Problem details: Output the entries as they appear, skipping images.

Extracted entries:

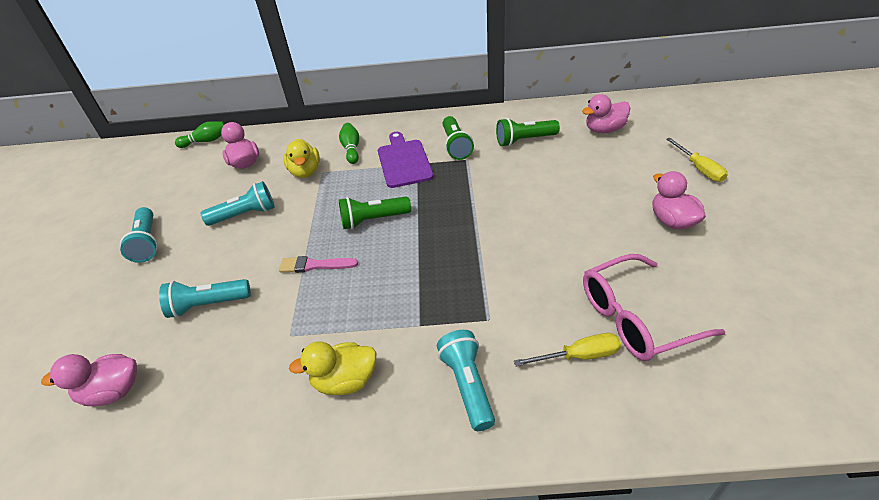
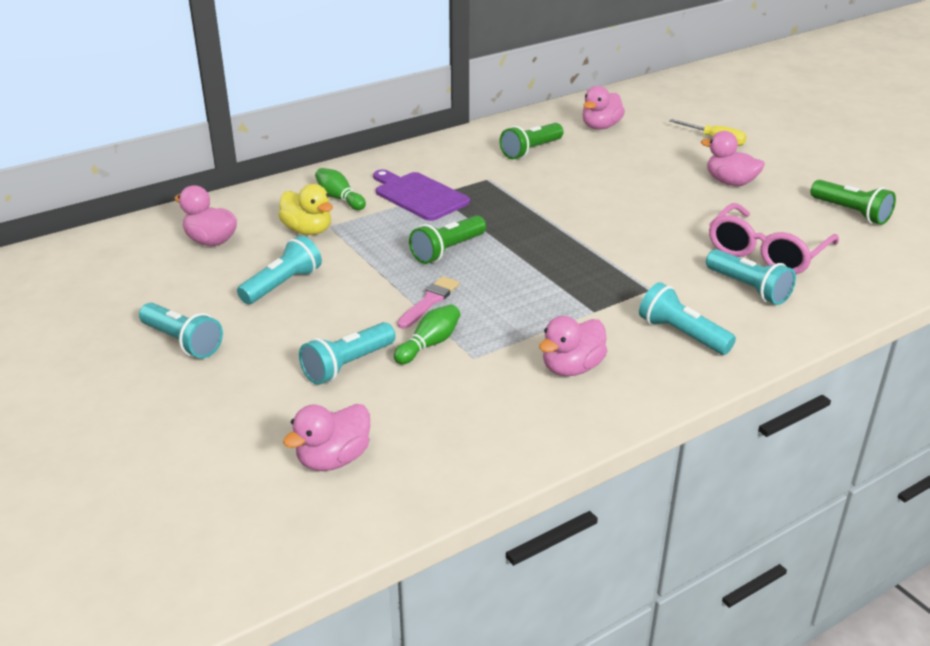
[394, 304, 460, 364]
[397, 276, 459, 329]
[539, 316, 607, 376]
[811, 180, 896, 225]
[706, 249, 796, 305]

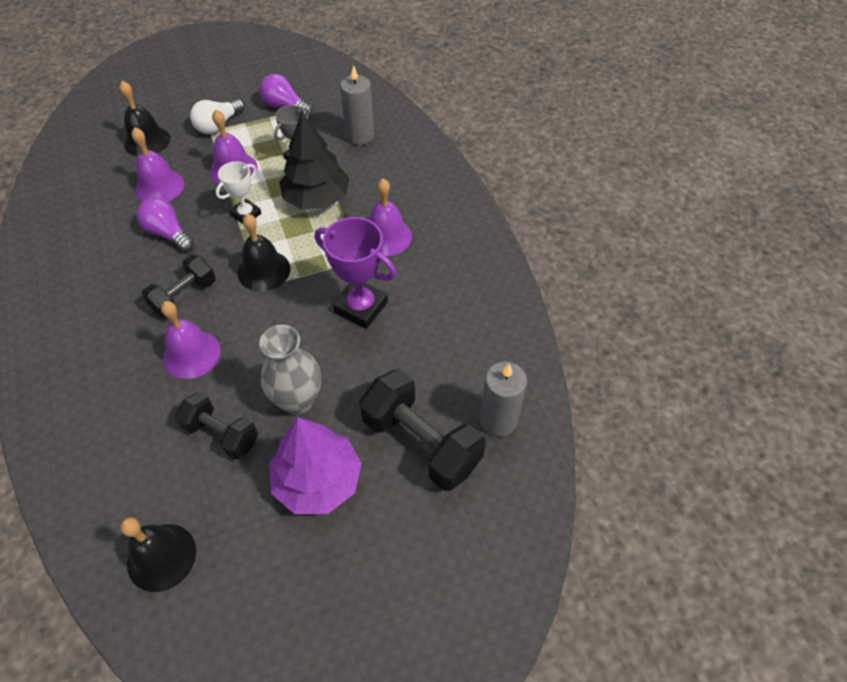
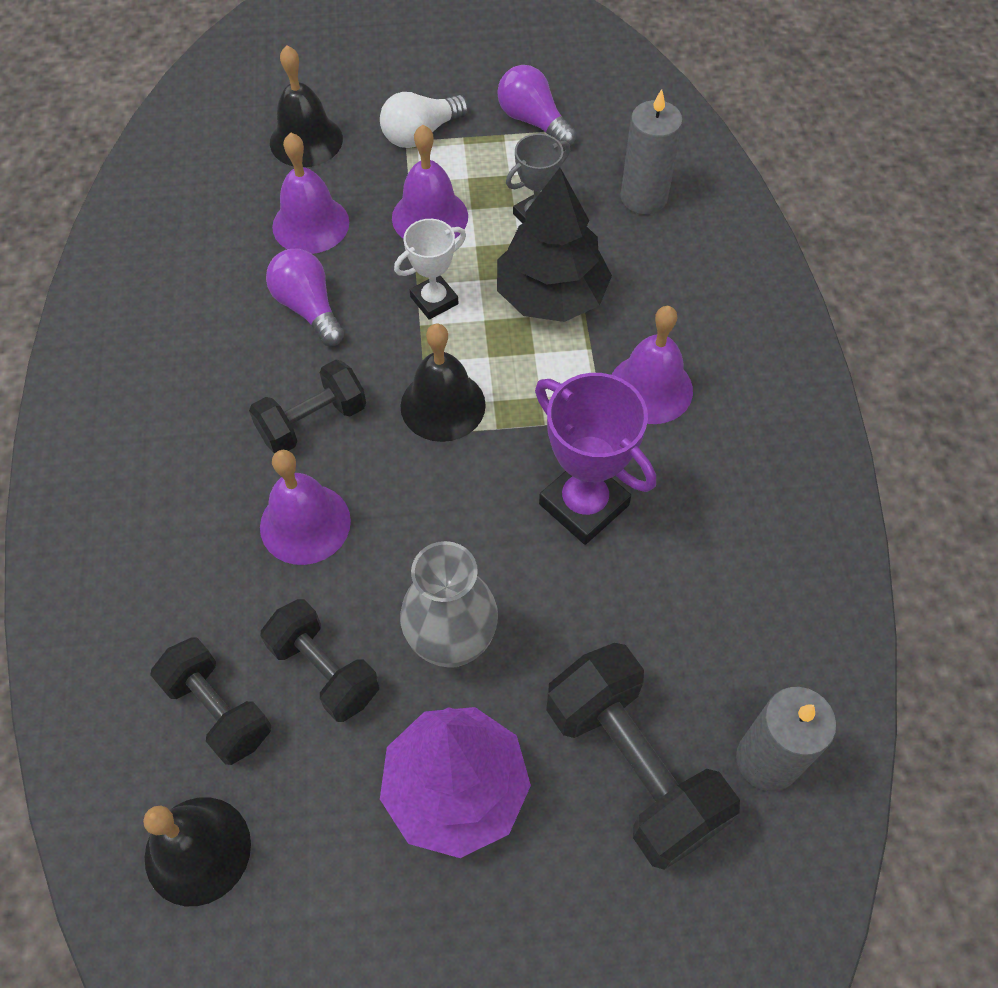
[150, 637, 271, 765]

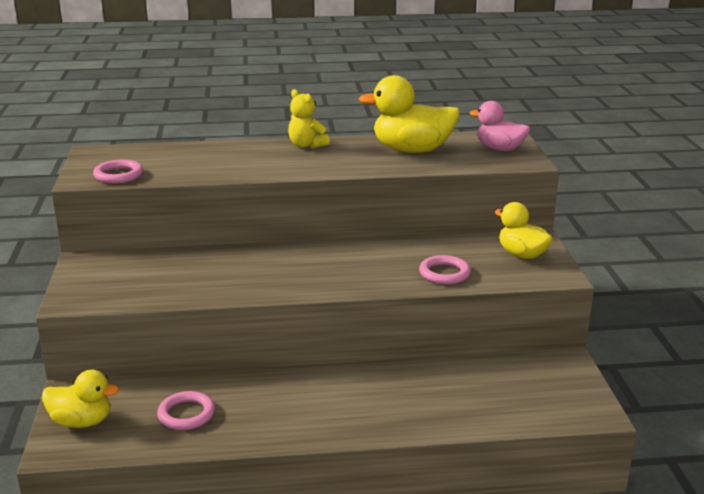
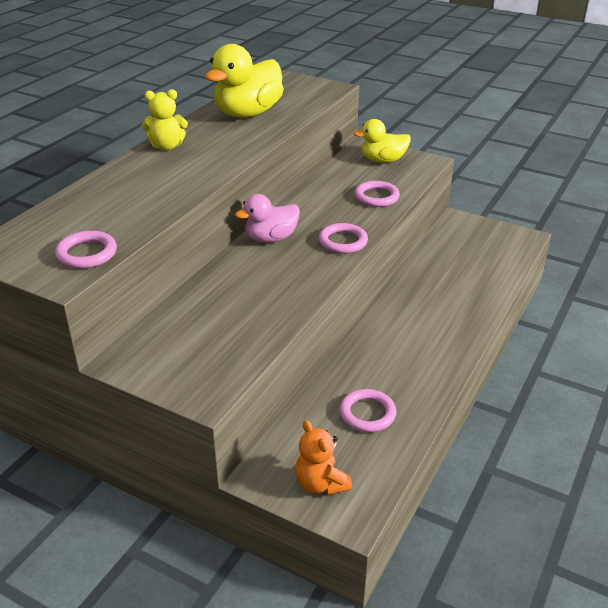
[295, 420, 352, 495]
[235, 194, 300, 243]
[319, 223, 368, 254]

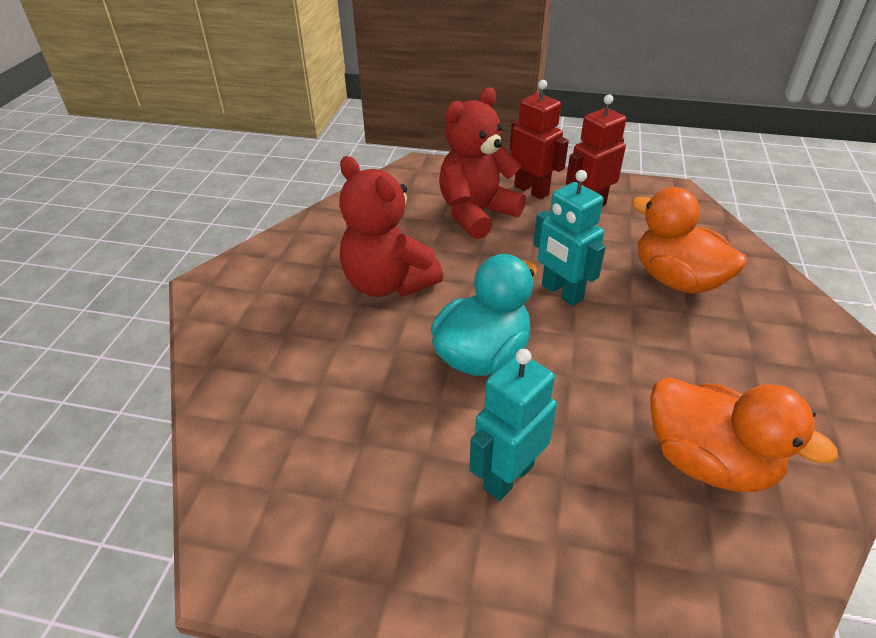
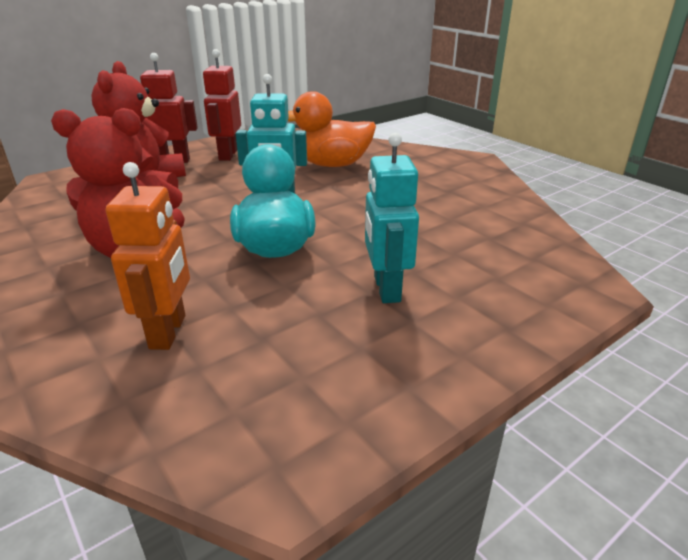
[650, 377, 838, 492] (first image)
[106, 162, 190, 350]

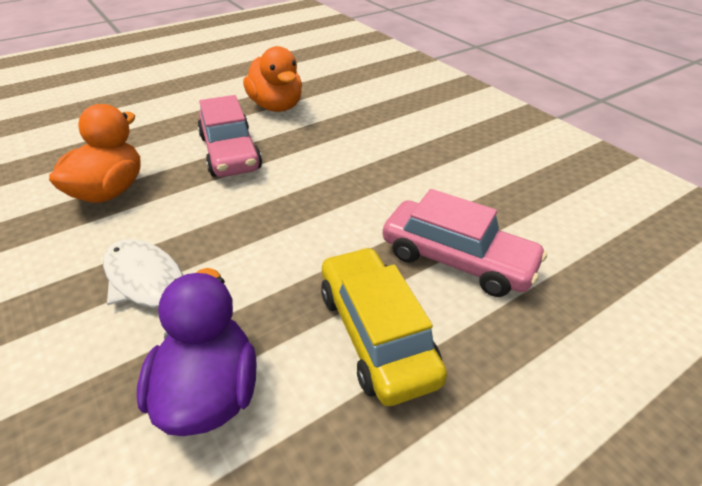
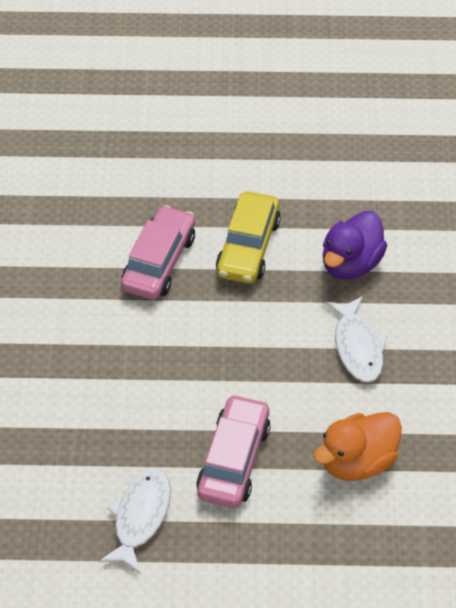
[99, 469, 171, 574]
[121, 205, 195, 300]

Solution to this exercise:
[394, 304, 460, 364]
[397, 276, 459, 329]
[539, 316, 607, 376]
[811, 180, 896, 225]
[706, 249, 796, 305]

[150, 637, 271, 765]

[295, 420, 352, 495]
[235, 194, 300, 243]
[319, 223, 368, 254]

[650, 377, 838, 492] (first image)
[106, 162, 190, 350]

[99, 469, 171, 574]
[121, 205, 195, 300]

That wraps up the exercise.